**ABOUT THIS EXERCISE**
From the line with "boiler: (744, 838)" onward, reproduce each line of the entries exactly, ending at the last one, and add nothing.

**MATERIAL FOR THIS EXERCISE**
....
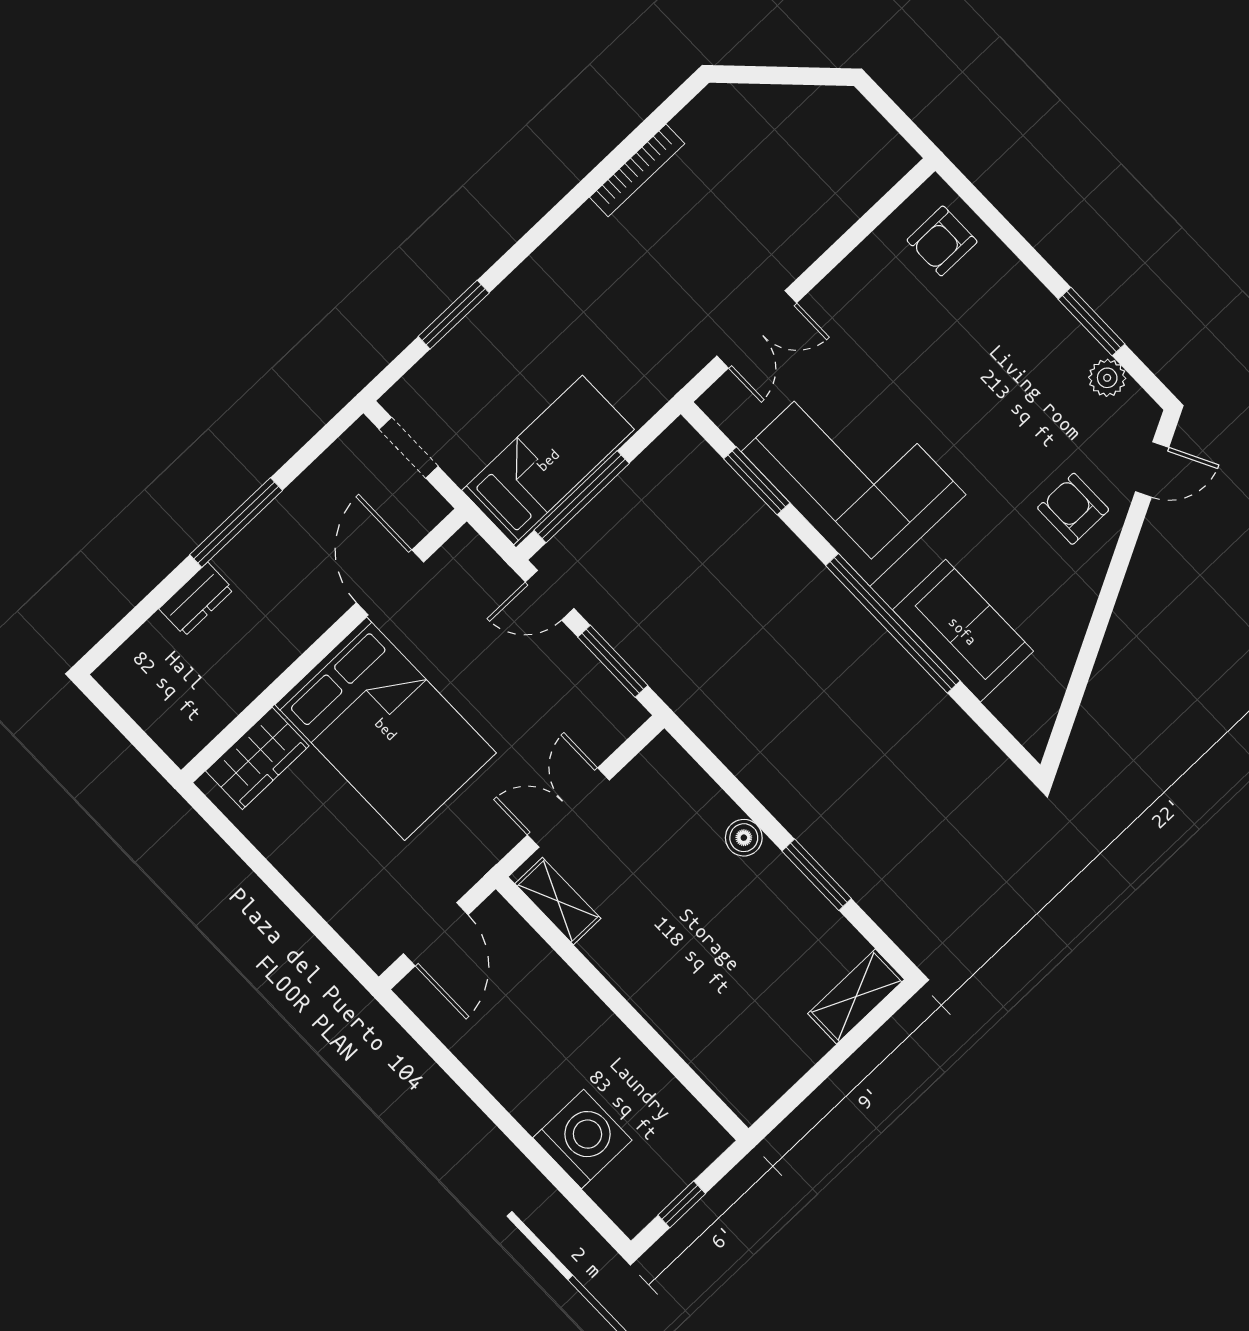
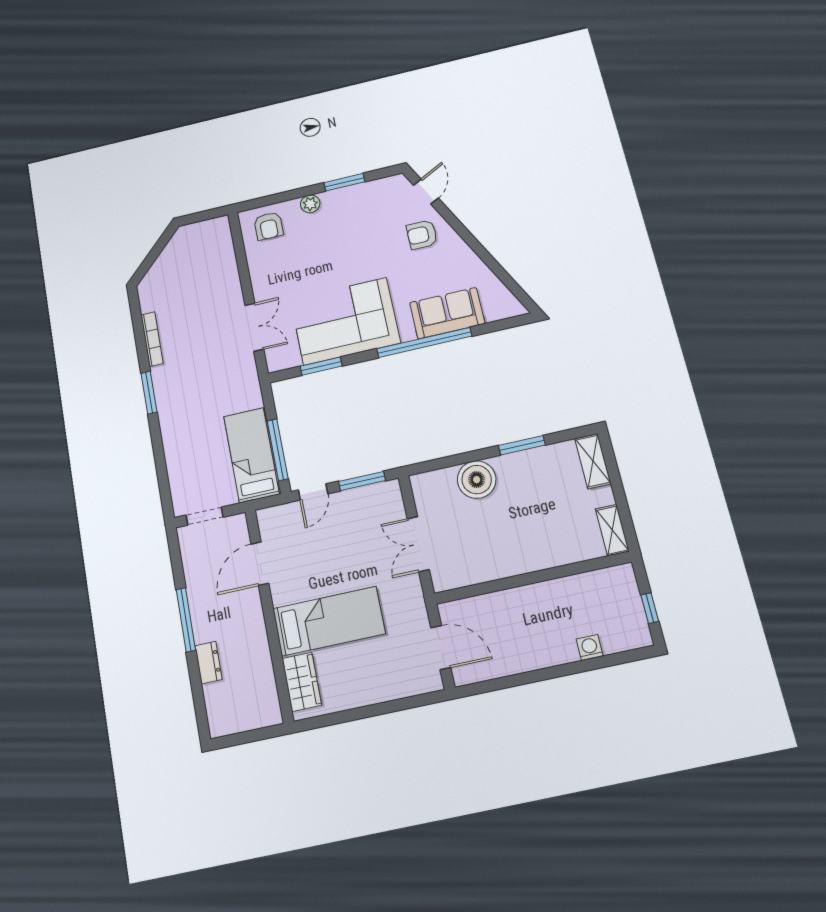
window: (454, 315) -> (149, 393), moved
plant: (1107, 378) -> (310, 204), moved
door: (390, 582) -> (260, 564), hinge flipped
bed: (386, 729) -> (329, 621), width x0.67
boiler: (744, 838) -> (477, 480), width x1.86, depth x1.86
shelving: (558, 901) -> (612, 530), moved, turned 90
washing machine: (582, 1139) -> (590, 648), width x0.53, depth x0.53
....
**EXERCISE RESULT**
boiler: (744, 838) -> (477, 480), width x1.86, depth x1.86
shelving: (558, 901) -> (612, 530), moved, turned 90
washing machine: (582, 1139) -> (590, 648), width x0.53, depth x0.53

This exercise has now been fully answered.